= Beginning of Section =
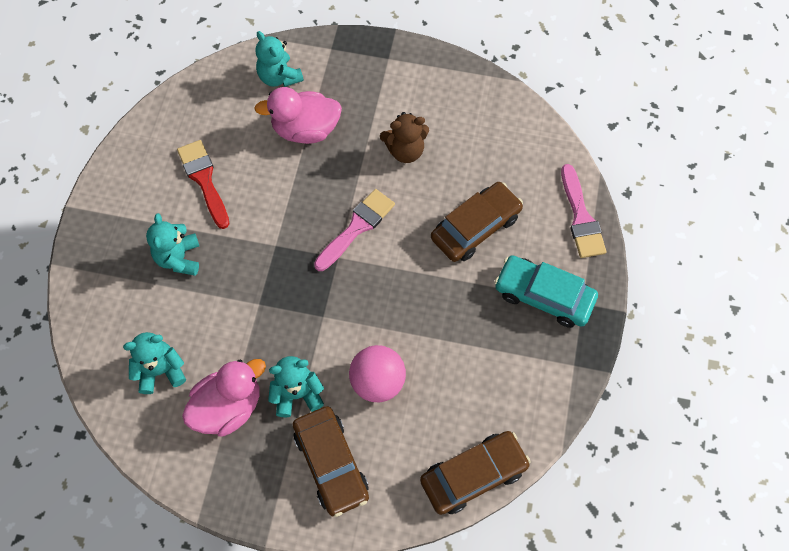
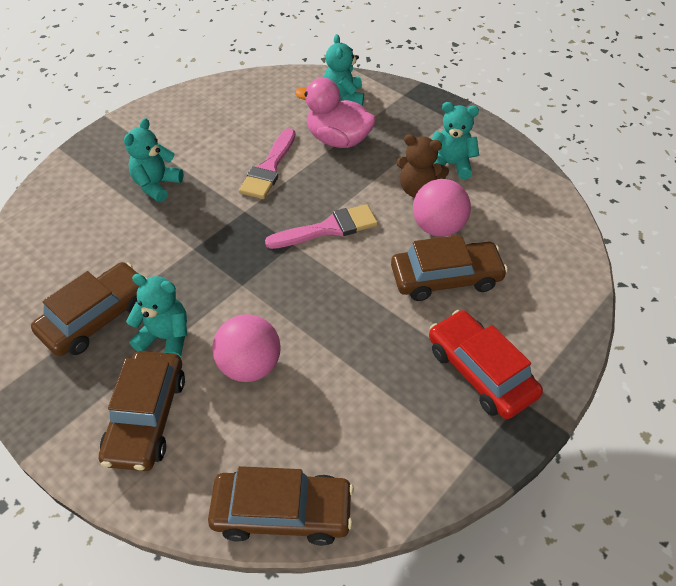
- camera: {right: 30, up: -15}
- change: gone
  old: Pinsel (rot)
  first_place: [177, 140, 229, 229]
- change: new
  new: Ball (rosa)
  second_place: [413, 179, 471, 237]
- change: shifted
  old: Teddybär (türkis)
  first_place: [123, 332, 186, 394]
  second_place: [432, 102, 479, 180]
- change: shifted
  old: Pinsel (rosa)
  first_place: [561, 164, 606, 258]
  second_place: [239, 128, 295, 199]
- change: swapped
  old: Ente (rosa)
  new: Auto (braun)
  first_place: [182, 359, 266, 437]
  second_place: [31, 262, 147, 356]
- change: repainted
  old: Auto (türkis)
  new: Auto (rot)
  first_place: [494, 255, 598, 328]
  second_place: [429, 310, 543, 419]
= End of Section =
* Task to carry out *
The reply must consist solely of the lines from the one containing "- change: swapped" through the last line in the material above, reproduced exactly.

* Exercise solution *
- change: swapped
  old: Ente (rosa)
  new: Auto (braun)
  first_place: [182, 359, 266, 437]
  second_place: [31, 262, 147, 356]
- change: repainted
  old: Auto (türkis)
  new: Auto (rot)
  first_place: [494, 255, 598, 328]
  second_place: [429, 310, 543, 419]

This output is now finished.